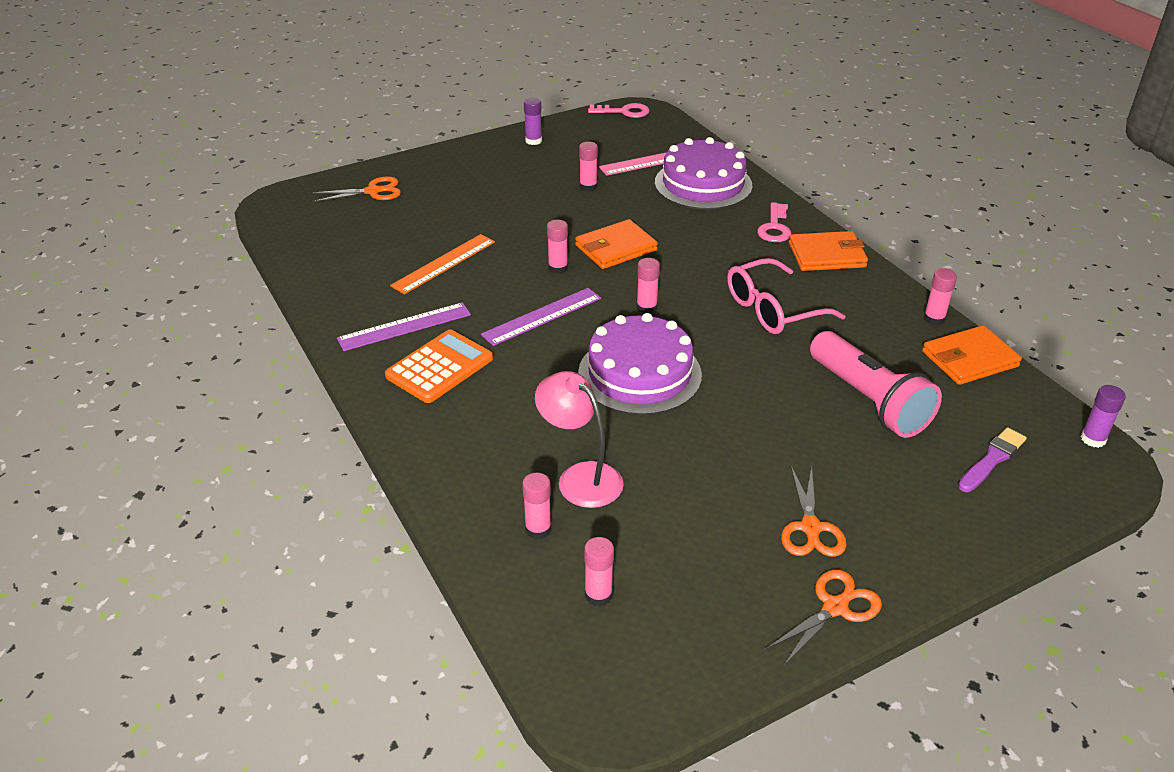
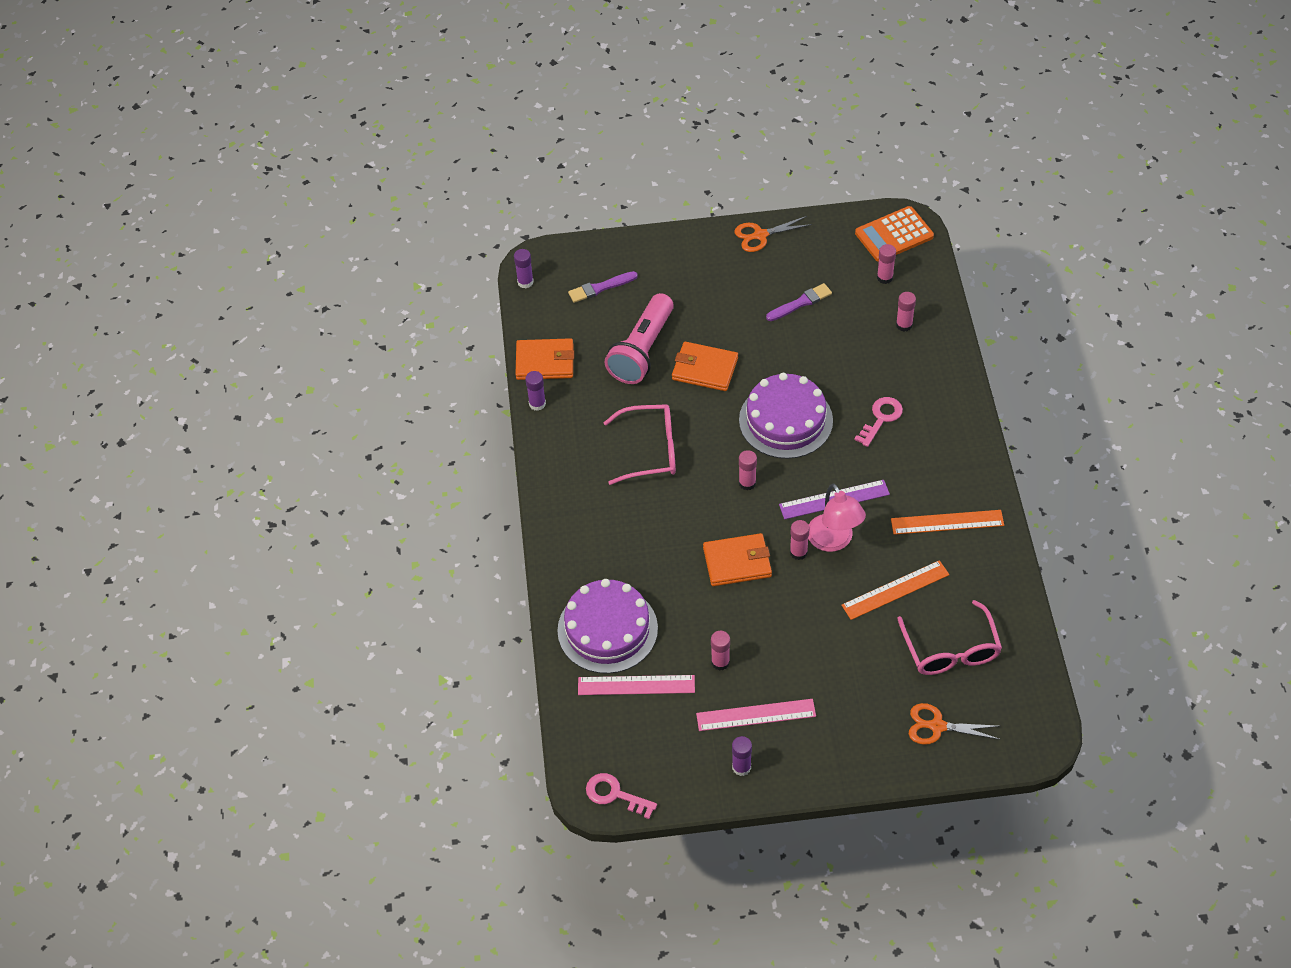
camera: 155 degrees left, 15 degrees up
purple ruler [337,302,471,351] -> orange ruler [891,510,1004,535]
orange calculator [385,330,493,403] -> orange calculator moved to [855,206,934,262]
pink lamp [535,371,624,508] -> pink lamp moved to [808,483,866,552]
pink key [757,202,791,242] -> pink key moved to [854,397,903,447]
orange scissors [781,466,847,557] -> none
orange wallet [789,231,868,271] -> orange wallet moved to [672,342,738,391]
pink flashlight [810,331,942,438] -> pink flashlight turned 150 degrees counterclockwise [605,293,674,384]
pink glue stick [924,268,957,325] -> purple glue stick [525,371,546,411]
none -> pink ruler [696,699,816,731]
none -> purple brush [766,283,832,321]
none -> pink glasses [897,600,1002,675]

- - - - -

Please return the full listing word for word, but without any pictures.

> _Answer to the problem_:
camera: 155 degrees left, 15 degrees up
purple ruler [337,302,471,351] -> orange ruler [891,510,1004,535]
orange calculator [385,330,493,403] -> orange calculator moved to [855,206,934,262]
pink lamp [535,371,624,508] -> pink lamp moved to [808,483,866,552]
pink key [757,202,791,242] -> pink key moved to [854,397,903,447]
orange scissors [781,466,847,557] -> none
orange wallet [789,231,868,271] -> orange wallet moved to [672,342,738,391]
pink flashlight [810,331,942,438] -> pink flashlight turned 150 degrees counterclockwise [605,293,674,384]
pink glue stick [924,268,957,325] -> purple glue stick [525,371,546,411]
none -> pink ruler [696,699,816,731]
none -> purple brush [766,283,832,321]
none -> pink glasses [897,600,1002,675]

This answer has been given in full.